Task goal:
In the data that follows, find the line with "brown box [607,439,670,489]"; transcribe it, every later line up to the one with "black shoe [96,287,186,395]", and that line as well, exactly and with no others.

Source records:
== Segment start ==

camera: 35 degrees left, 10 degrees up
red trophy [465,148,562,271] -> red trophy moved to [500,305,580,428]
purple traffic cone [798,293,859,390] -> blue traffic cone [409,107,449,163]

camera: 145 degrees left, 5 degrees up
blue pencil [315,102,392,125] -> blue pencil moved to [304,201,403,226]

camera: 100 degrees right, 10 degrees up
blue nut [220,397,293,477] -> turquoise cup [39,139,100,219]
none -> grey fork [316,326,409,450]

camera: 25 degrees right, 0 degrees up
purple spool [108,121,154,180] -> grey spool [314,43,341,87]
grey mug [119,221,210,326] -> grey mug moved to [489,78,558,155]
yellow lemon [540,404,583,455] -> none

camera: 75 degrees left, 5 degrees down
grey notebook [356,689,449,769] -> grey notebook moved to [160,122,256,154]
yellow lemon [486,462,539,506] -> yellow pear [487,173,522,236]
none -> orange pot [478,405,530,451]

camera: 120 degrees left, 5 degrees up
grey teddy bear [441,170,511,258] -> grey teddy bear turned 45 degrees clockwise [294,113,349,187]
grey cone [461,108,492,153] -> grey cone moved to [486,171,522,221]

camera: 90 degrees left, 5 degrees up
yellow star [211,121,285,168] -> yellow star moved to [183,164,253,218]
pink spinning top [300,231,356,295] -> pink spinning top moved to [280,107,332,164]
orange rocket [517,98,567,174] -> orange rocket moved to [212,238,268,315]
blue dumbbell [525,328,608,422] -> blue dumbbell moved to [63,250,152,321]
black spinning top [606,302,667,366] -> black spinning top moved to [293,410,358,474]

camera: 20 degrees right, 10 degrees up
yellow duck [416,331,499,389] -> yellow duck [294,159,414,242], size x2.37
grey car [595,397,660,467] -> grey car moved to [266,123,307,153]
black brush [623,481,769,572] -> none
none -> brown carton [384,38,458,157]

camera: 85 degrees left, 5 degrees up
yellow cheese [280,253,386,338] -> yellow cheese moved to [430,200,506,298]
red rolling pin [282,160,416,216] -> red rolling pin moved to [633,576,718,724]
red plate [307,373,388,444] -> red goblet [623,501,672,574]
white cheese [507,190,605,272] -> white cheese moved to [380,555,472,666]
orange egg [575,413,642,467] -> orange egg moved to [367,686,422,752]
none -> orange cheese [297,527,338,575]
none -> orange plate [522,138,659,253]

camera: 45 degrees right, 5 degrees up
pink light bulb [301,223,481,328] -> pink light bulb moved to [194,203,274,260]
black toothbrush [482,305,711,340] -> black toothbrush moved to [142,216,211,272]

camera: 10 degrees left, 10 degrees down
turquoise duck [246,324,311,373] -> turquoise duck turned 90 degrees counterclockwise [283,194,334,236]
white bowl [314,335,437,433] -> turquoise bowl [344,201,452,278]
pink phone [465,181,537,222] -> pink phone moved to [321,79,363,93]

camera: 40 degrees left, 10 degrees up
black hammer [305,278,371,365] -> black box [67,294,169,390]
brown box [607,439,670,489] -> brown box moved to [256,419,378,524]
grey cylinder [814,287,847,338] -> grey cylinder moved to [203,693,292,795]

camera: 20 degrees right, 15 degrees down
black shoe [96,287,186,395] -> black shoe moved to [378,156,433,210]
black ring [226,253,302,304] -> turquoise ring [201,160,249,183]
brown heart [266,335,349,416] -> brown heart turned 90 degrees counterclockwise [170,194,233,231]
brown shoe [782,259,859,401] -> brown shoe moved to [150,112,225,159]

== Segment end ==

Result below:
brown box [607,439,670,489] -> brown box moved to [256,419,378,524]
grey cylinder [814,287,847,338] -> grey cylinder moved to [203,693,292,795]

camera: 20 degrees right, 15 degrees down
black shoe [96,287,186,395] -> black shoe moved to [378,156,433,210]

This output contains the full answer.